Assignment: Go to the line with "TP2: test point (VI) -> none" in the material below and copy from there through the line with "R5: 13k (SUM2, VP) -> 13k (OUT, SUM2)", exactly. Pictures are not copied.

*** Information given Section Begins ***

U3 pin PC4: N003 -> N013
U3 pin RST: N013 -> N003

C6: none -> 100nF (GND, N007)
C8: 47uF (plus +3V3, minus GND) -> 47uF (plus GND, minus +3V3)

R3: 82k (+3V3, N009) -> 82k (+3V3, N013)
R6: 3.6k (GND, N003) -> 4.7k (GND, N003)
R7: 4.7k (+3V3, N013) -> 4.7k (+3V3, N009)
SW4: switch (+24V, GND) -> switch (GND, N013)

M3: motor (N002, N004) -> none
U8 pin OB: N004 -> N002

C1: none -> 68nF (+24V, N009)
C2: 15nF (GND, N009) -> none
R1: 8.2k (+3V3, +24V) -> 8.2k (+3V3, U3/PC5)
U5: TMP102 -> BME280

*** Information given Section Ends ***
*** Information given Section Begins ***

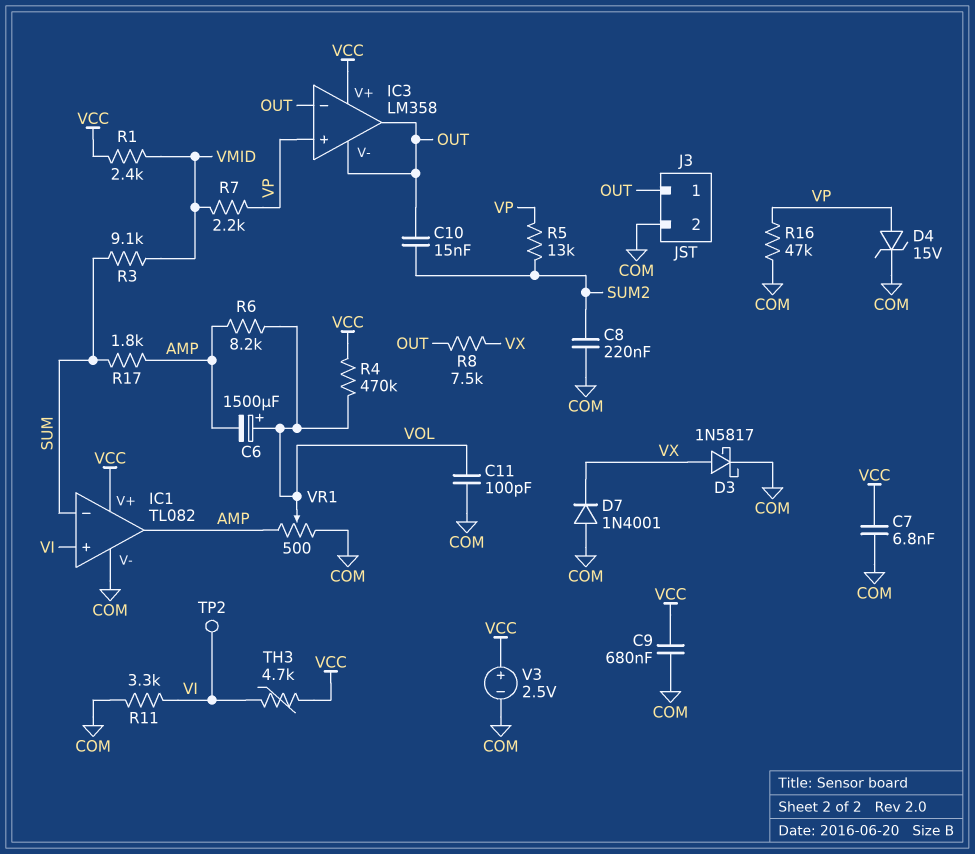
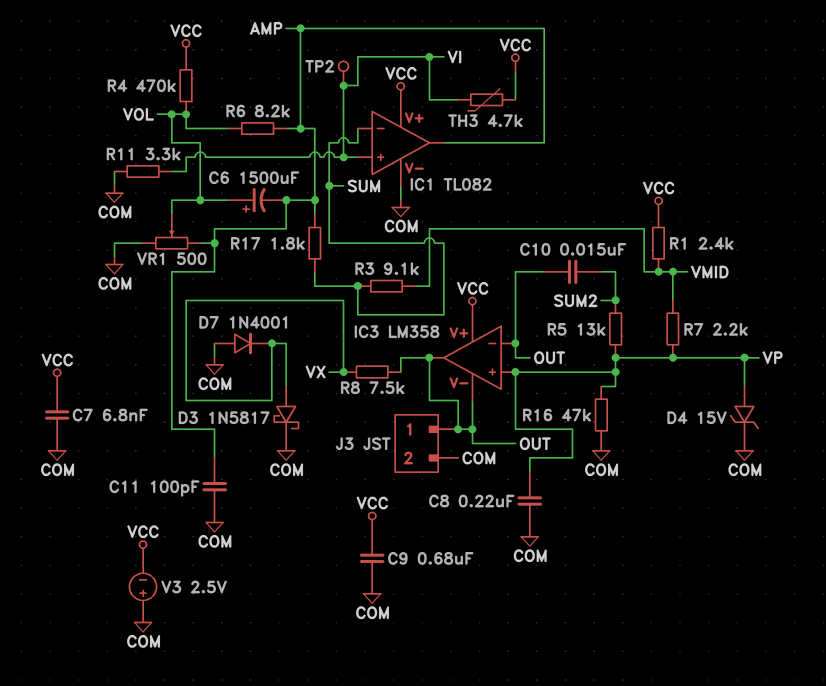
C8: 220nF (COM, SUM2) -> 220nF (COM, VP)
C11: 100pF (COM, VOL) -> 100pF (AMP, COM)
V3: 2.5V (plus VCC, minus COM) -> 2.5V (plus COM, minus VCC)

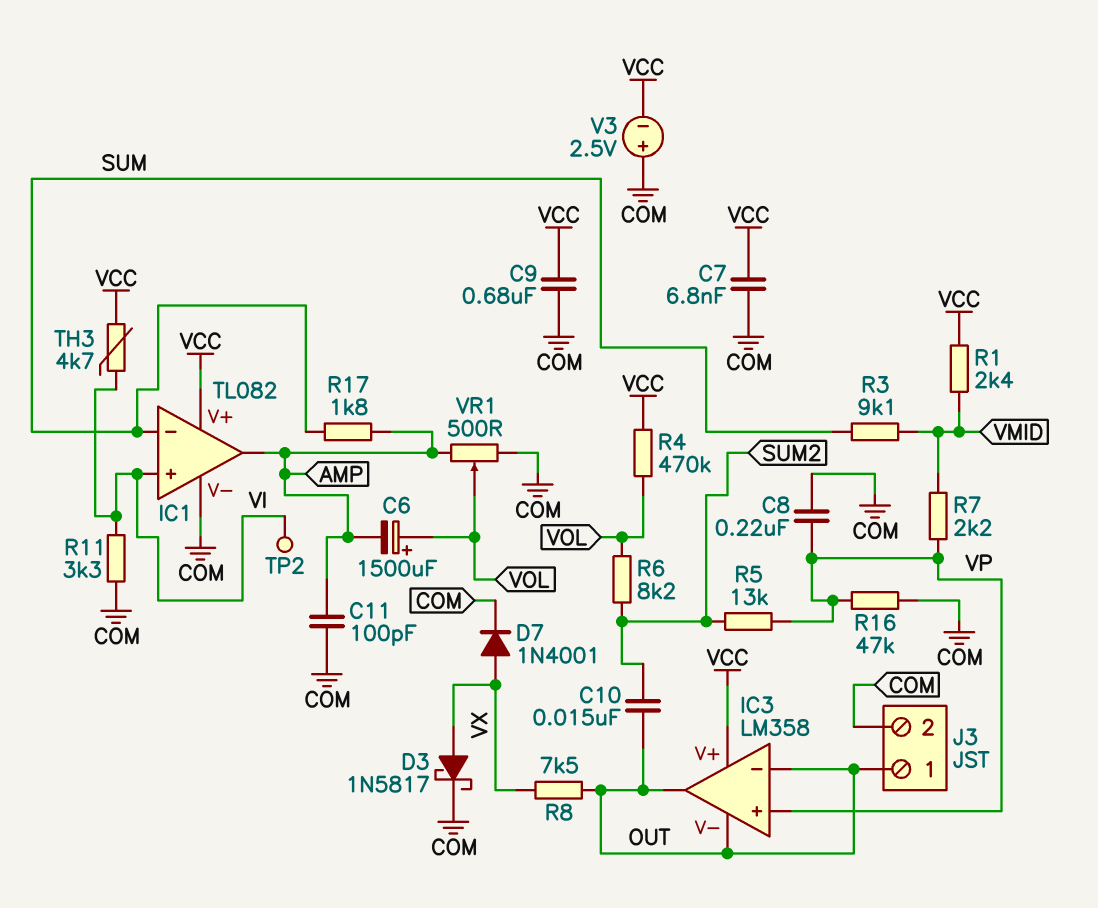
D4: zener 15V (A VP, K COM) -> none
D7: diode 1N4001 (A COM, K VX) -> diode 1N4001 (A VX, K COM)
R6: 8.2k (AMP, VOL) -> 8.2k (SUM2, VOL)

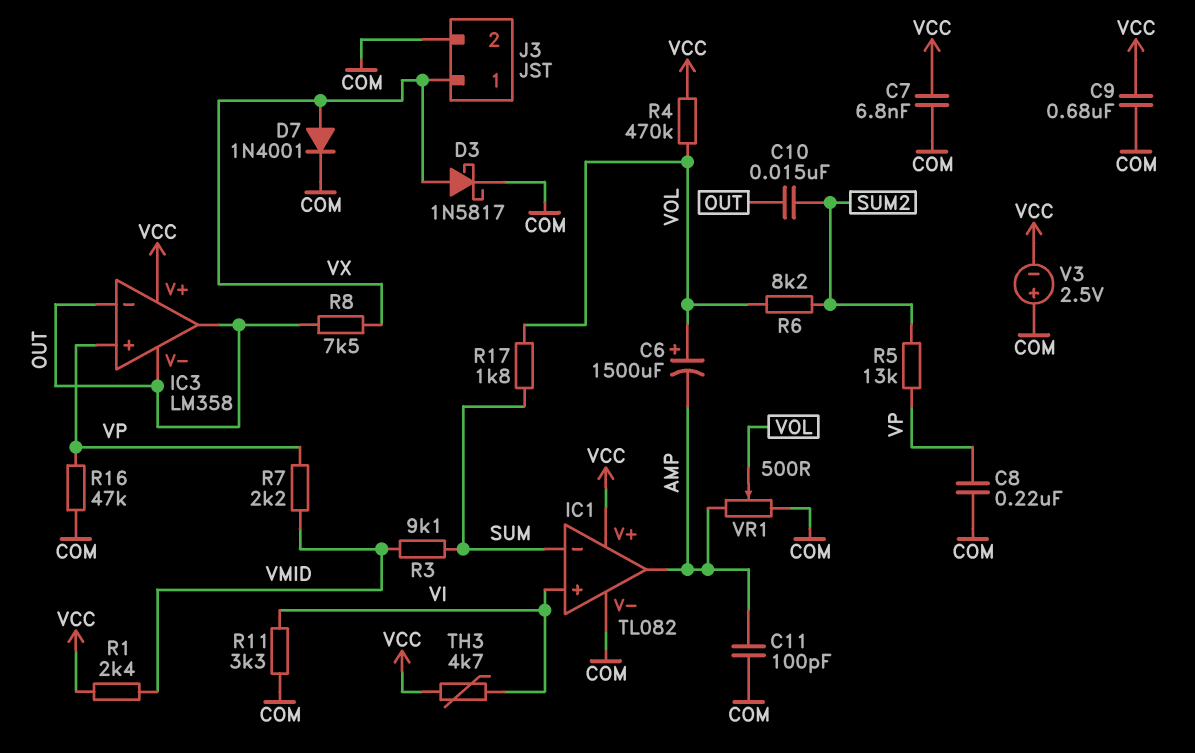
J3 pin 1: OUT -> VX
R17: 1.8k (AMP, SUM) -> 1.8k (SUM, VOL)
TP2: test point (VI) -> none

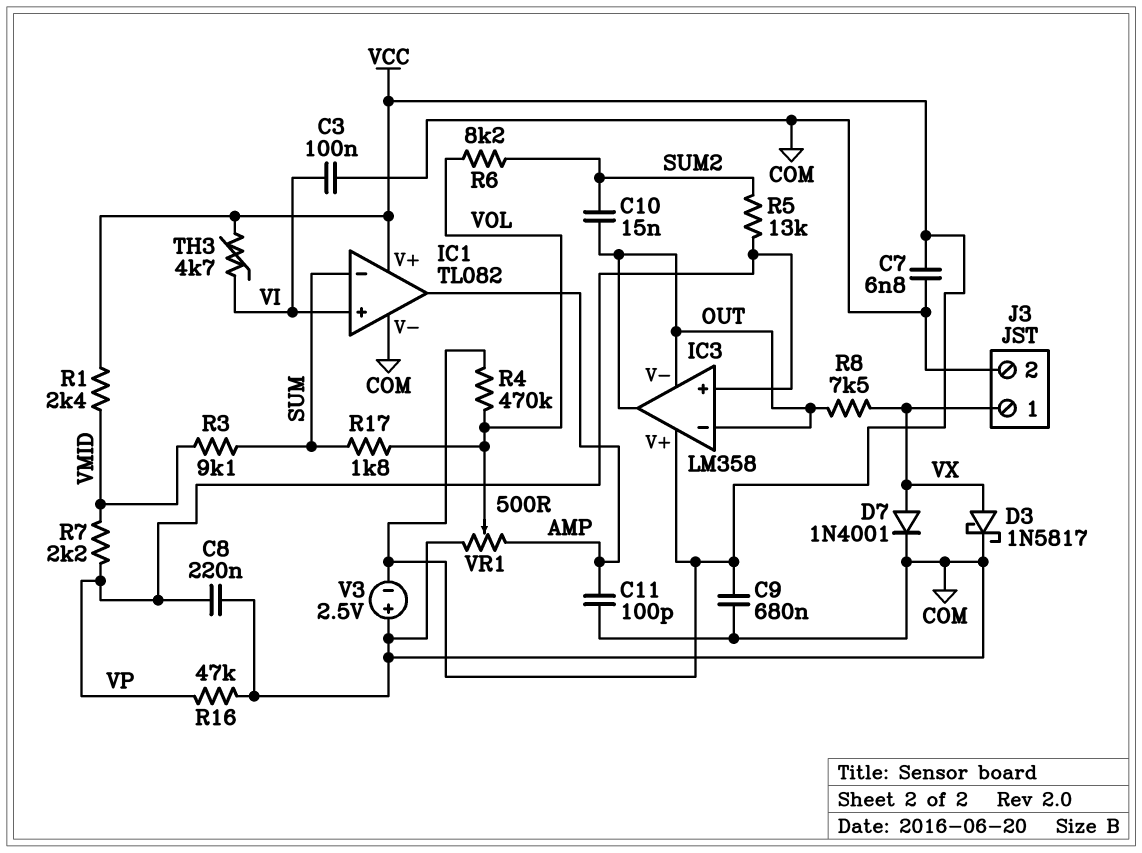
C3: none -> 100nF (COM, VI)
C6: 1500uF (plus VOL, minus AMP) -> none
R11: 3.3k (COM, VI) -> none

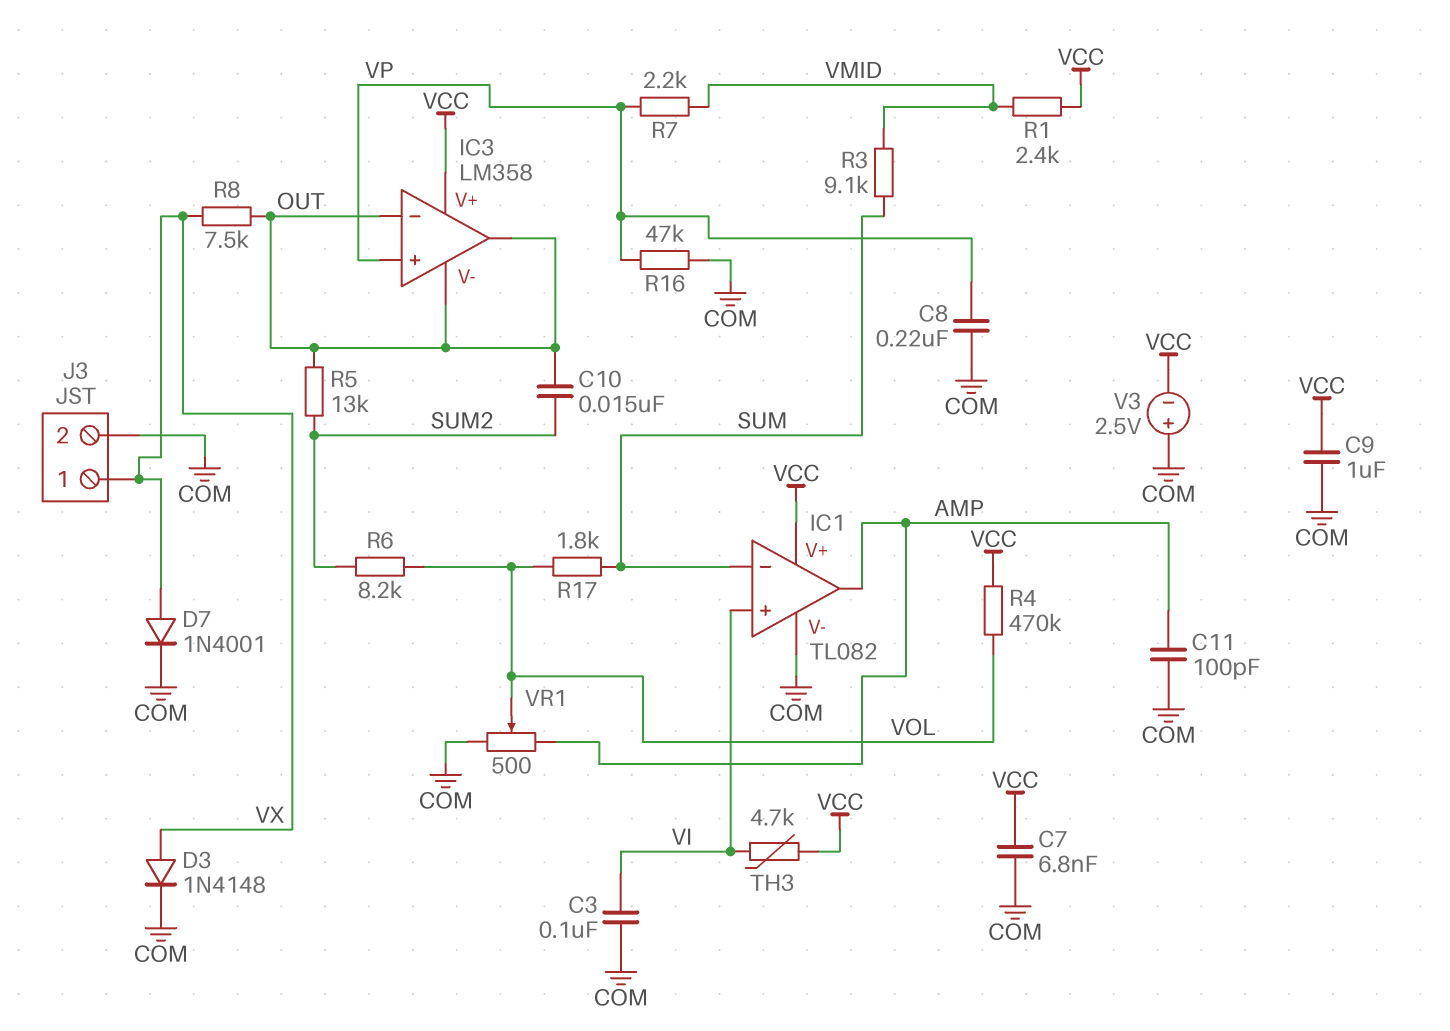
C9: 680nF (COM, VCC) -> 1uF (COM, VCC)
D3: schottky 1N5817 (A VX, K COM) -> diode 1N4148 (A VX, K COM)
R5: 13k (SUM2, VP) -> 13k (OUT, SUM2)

*** Information given Section Ends ***

Result of this task:
TP2: test point (VI) -> none

C3: none -> 100nF (COM, VI)
C6: 1500uF (plus VOL, minus AMP) -> none
R11: 3.3k (COM, VI) -> none

C9: 680nF (COM, VCC) -> 1uF (COM, VCC)
D3: schottky 1N5817 (A VX, K COM) -> diode 1N4148 (A VX, K COM)
R5: 13k (SUM2, VP) -> 13k (OUT, SUM2)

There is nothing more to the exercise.